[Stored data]

============

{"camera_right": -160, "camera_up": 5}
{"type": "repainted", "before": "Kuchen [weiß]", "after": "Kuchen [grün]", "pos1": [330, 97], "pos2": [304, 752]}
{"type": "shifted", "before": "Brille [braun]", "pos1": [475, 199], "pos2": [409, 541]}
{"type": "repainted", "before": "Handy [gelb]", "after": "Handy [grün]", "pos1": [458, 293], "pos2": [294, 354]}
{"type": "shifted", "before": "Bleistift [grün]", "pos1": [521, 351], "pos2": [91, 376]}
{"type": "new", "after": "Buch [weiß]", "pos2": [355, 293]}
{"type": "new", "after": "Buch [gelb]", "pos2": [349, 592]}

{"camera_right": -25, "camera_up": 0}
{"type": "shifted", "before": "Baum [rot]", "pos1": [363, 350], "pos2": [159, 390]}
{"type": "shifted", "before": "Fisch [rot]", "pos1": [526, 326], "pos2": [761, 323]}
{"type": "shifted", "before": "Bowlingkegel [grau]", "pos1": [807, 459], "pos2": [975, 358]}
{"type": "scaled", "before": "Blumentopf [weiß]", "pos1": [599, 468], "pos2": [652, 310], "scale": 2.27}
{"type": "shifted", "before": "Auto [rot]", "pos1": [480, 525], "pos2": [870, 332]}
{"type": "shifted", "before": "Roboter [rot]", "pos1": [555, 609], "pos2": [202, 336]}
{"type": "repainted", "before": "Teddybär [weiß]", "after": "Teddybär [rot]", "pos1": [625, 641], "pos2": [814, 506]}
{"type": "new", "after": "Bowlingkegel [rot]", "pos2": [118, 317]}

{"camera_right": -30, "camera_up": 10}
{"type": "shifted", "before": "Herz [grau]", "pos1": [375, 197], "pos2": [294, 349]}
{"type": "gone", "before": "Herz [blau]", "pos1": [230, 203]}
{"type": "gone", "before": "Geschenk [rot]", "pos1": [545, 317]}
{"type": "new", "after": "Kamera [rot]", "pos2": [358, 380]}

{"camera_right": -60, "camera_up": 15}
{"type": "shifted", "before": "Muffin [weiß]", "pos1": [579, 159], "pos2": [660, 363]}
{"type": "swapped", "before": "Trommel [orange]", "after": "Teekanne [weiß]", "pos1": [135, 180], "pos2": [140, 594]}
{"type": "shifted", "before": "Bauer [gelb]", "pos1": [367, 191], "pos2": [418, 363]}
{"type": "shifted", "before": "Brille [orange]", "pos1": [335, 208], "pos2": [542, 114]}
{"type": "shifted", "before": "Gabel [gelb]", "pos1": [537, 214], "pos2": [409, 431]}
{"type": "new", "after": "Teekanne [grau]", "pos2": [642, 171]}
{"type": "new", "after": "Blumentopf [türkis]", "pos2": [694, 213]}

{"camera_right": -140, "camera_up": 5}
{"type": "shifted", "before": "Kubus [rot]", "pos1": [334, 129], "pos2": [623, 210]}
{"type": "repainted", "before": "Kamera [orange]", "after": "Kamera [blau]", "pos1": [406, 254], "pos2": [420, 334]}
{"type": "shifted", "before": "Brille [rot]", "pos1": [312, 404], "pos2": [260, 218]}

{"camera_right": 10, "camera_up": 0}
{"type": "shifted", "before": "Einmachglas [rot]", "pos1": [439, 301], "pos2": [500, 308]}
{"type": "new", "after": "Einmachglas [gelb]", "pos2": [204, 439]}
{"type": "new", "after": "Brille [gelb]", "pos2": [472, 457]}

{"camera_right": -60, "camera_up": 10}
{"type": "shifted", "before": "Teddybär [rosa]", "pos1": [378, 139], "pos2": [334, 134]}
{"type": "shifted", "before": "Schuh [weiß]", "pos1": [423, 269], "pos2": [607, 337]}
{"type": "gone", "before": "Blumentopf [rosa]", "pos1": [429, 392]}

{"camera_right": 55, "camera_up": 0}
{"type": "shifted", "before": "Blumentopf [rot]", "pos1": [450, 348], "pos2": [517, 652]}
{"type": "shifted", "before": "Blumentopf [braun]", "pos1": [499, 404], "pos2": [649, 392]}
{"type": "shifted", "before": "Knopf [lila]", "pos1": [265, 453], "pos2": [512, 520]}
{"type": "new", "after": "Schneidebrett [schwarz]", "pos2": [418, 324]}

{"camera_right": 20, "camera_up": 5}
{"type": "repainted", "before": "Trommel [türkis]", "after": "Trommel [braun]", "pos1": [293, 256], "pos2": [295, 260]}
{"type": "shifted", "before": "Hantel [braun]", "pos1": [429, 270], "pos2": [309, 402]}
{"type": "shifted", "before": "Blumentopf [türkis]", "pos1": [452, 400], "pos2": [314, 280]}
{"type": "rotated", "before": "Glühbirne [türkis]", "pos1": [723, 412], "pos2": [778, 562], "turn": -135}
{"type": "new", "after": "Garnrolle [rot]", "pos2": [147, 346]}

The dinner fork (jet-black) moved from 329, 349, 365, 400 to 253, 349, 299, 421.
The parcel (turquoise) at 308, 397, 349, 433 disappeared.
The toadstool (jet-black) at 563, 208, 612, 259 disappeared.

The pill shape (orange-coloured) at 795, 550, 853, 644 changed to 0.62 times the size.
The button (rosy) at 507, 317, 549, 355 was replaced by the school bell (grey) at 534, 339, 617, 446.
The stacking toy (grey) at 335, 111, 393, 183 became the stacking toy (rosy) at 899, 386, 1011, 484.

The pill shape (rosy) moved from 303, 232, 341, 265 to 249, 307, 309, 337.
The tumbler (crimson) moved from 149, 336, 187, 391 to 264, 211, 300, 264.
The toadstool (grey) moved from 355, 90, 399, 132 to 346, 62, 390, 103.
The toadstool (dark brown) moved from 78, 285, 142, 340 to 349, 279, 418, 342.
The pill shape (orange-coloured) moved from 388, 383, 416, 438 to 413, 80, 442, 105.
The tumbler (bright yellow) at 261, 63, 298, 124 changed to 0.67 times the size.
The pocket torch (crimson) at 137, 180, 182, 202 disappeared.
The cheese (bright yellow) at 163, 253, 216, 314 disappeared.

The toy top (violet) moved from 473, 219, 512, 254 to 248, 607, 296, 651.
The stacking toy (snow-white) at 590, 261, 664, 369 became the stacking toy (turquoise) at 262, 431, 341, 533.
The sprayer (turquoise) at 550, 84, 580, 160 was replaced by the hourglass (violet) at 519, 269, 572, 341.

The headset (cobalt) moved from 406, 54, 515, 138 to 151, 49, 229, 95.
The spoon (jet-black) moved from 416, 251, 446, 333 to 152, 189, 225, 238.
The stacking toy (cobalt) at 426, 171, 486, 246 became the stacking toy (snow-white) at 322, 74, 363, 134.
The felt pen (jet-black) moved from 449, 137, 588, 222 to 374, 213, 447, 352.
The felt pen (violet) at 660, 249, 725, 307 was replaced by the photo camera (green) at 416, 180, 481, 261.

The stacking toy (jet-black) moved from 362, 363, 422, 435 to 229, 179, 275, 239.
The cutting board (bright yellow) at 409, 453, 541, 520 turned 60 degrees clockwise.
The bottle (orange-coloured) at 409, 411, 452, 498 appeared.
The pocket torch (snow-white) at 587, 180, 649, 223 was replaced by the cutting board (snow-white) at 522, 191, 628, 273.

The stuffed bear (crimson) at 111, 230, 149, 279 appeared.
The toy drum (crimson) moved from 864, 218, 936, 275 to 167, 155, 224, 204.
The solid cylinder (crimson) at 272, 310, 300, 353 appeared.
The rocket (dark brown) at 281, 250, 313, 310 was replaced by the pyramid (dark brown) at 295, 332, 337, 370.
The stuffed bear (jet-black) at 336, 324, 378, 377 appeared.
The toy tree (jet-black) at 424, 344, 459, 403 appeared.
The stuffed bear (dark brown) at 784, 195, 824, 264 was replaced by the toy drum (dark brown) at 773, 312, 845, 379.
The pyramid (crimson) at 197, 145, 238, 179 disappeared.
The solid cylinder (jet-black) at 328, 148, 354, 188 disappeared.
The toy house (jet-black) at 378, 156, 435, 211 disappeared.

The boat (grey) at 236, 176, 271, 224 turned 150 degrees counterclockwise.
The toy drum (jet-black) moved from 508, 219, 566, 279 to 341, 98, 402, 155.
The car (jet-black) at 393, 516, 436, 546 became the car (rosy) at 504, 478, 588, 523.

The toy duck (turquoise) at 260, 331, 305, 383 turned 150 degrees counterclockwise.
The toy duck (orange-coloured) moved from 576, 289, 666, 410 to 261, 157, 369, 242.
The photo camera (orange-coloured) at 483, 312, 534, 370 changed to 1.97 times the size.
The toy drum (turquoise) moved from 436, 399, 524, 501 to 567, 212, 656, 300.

============

- _Task description_
Using the entries above, state how many lines include the word "grün", with no other words.

- _Response for this exercise_
3